What you will do:
Omit the images, then print each record below exactly as it reads.
══ Material for the task
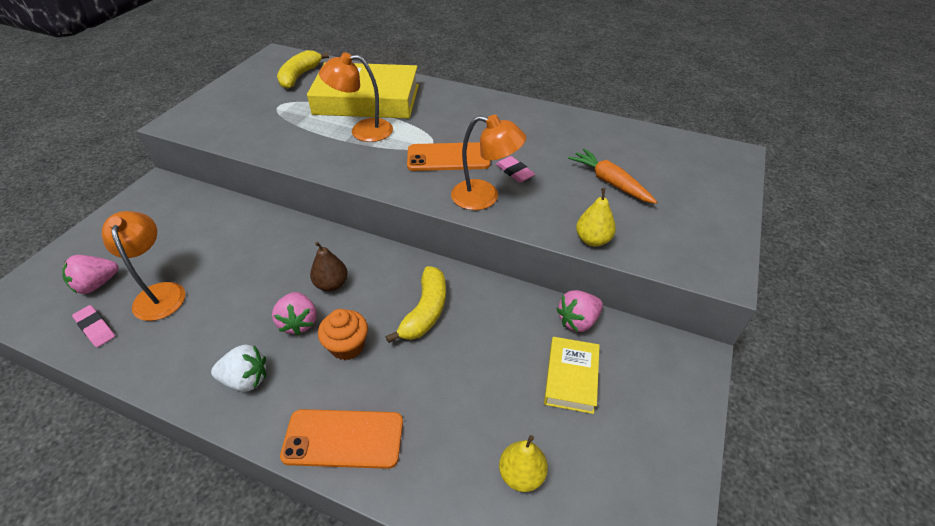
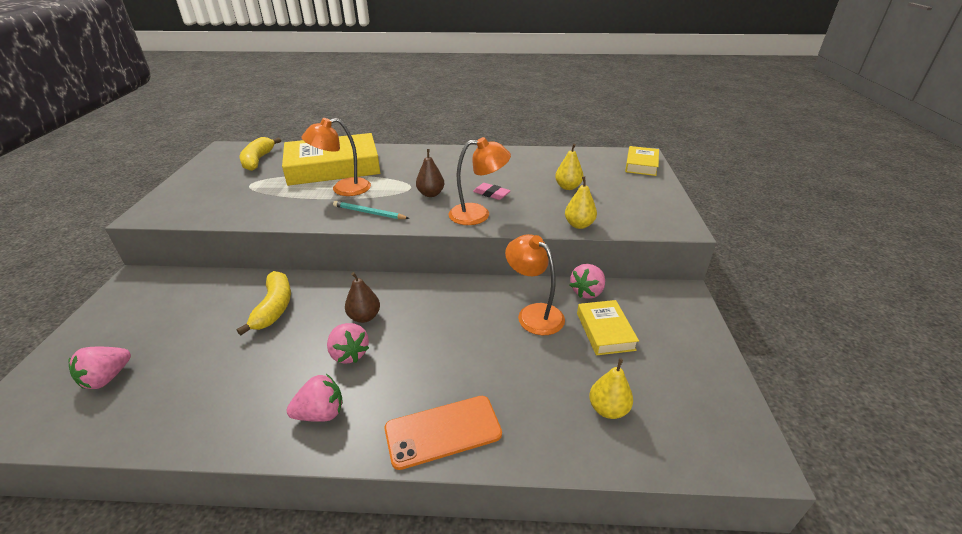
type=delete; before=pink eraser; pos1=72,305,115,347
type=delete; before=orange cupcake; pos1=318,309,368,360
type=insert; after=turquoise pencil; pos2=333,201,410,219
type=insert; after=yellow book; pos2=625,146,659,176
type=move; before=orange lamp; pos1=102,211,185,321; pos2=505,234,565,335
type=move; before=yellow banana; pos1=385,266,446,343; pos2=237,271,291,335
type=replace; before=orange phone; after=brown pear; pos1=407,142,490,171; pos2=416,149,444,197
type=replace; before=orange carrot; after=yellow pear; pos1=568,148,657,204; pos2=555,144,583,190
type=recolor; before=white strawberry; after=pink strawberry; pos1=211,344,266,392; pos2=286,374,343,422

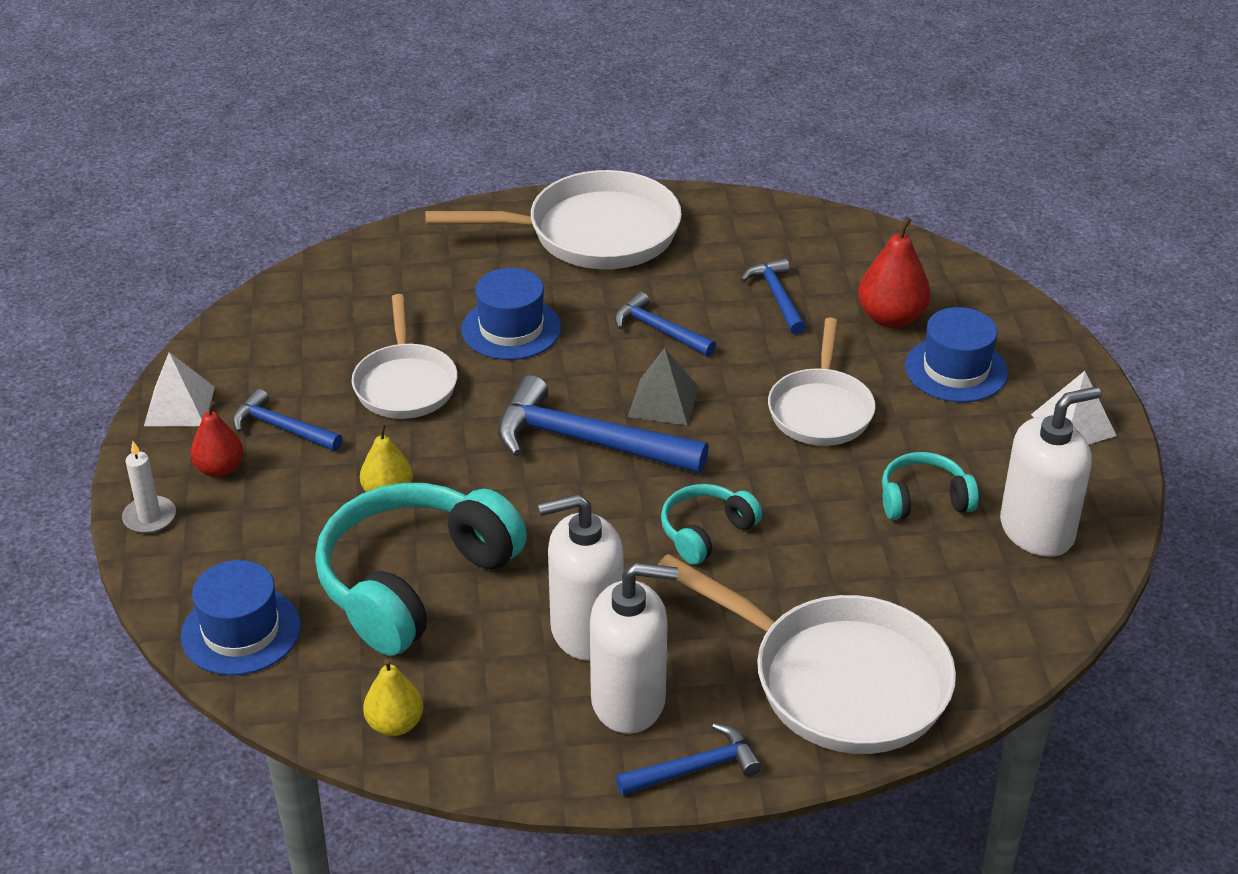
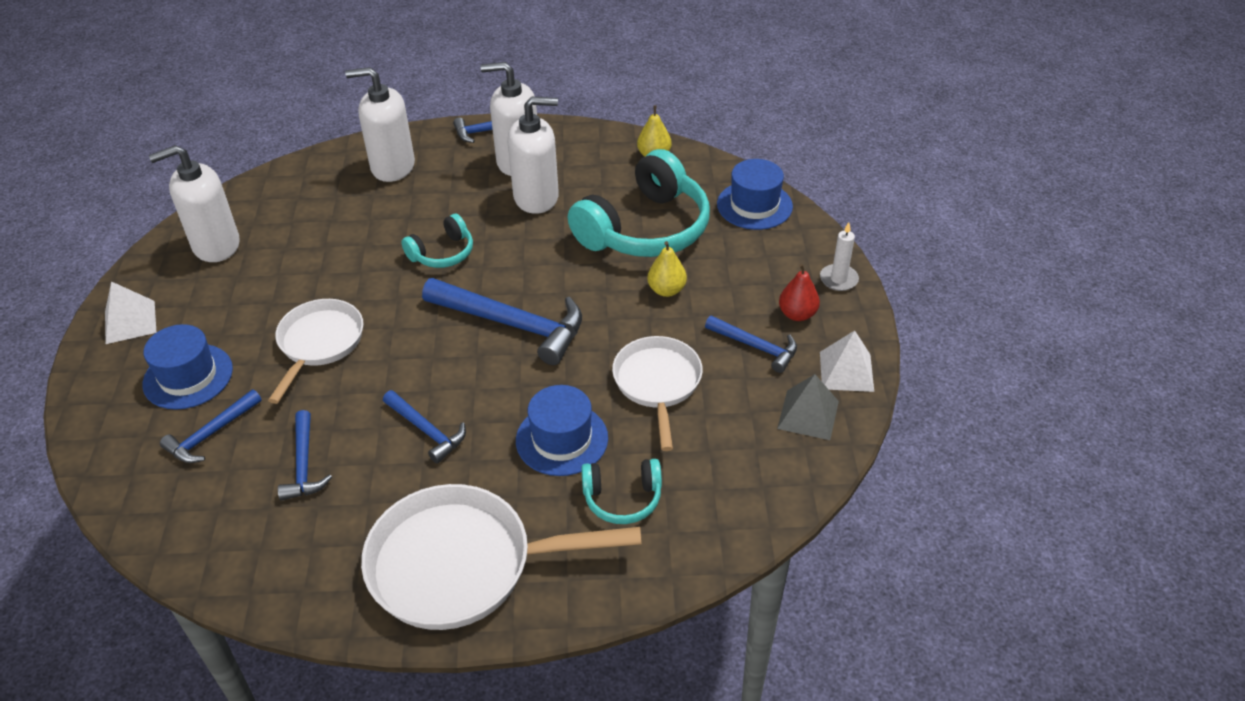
type=move; before=grey pyramid; pos1=628,348,699,426; pos2=777,374,839,440
type=move; before=turquoise headphones; pos1=882,452,979,520; pos2=581,459,662,524
type=replace; before=white pan; after=white soap dispenser; pos1=658,554,956,754; pos2=345,67,415,182
type=replace; before=red pear; after=blue hammer; pos1=858,217,931,328; pos2=160,389,262,463

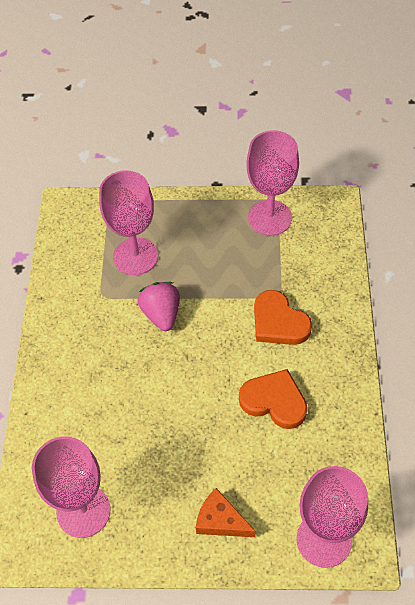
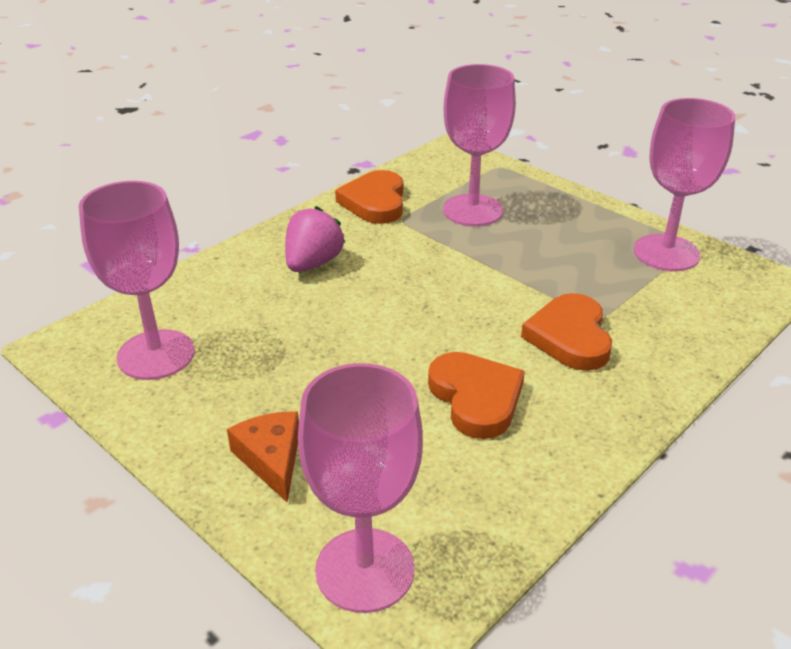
type=insert; after=orange heart; pos2=335,170,403,224
type=move; before=pink strawberry; pos1=138,282,180,331; pos2=285,206,345,272

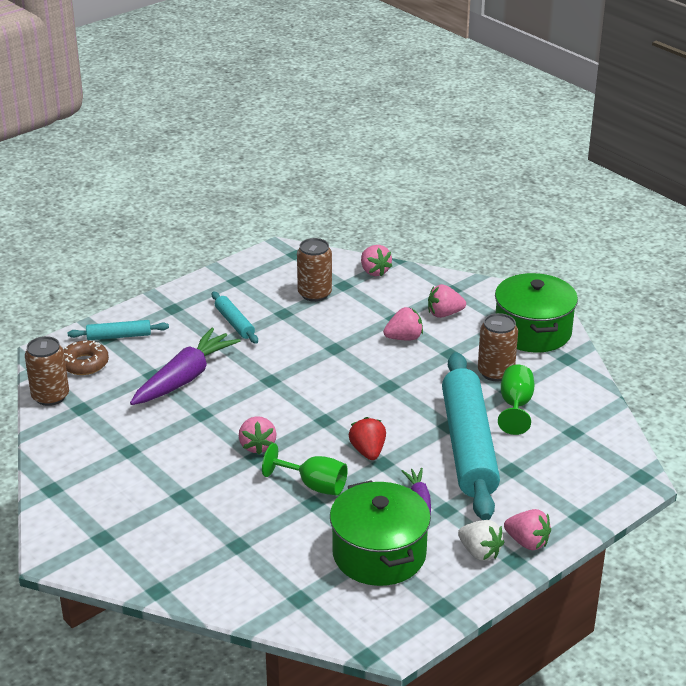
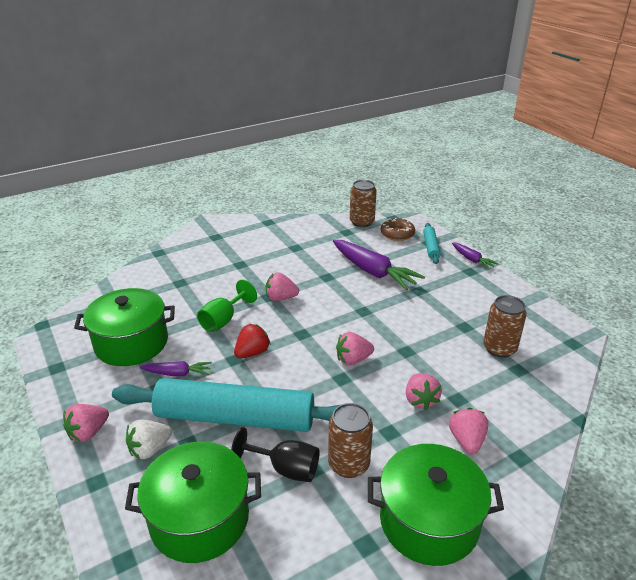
type=delete; before=turquoise rolling pin; pos1=212,292,258,344
type=insert; after=green pot; pos2=125,442,261,563
type=insert; after=purple carrot; pos2=452,242,498,269
type=move; before=pink strawberry; pos1=361,245,392,277; pos2=336,332,374,365
type=move; before=white strawberry; pos1=458,520,504,561; pos2=126,419,172,459
type=recolor; before=green goblet; after=black goblet; pos1=498,364,535,435; pos2=231,427,320,482
type=rotate; before=red strawberry; pos1=349,417,386,460; pos2=234,324,271,358; turn=-45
════
Solution for this exercise:
type=delete; before=pink eraser; pos1=72,305,115,347
type=delete; before=orange cupcake; pos1=318,309,368,360
type=insert; after=turquoise pencil; pos2=333,201,410,219
type=insert; after=yellow book; pos2=625,146,659,176
type=move; before=orange lamp; pos1=102,211,185,321; pos2=505,234,565,335
type=move; before=yellow banana; pos1=385,266,446,343; pos2=237,271,291,335
type=replace; before=orange phone; after=brown pear; pos1=407,142,490,171; pos2=416,149,444,197
type=replace; before=orange carrot; after=yellow pear; pos1=568,148,657,204; pos2=555,144,583,190
type=recolor; before=white strawberry; after=pink strawberry; pos1=211,344,266,392; pos2=286,374,343,422

type=move; before=grey pyramid; pos1=628,348,699,426; pos2=777,374,839,440
type=move; before=turquoise headphones; pos1=882,452,979,520; pos2=581,459,662,524
type=replace; before=white pan; after=white soap dispenser; pos1=658,554,956,754; pos2=345,67,415,182
type=replace; before=red pear; after=blue hammer; pos1=858,217,931,328; pos2=160,389,262,463

type=insert; after=orange heart; pos2=335,170,403,224
type=move; before=pink strawberry; pos1=138,282,180,331; pos2=285,206,345,272

type=delete; before=turquoise rolling pin; pos1=212,292,258,344
type=insert; after=green pot; pos2=125,442,261,563
type=insert; after=purple carrot; pos2=452,242,498,269
type=move; before=pink strawberry; pos1=361,245,392,277; pos2=336,332,374,365
type=move; before=white strawberry; pos1=458,520,504,561; pos2=126,419,172,459
type=recolor; before=green goblet; after=black goblet; pos1=498,364,535,435; pos2=231,427,320,482
type=rotate; before=red strawberry; pos1=349,417,386,460; pos2=234,324,271,358; turn=-45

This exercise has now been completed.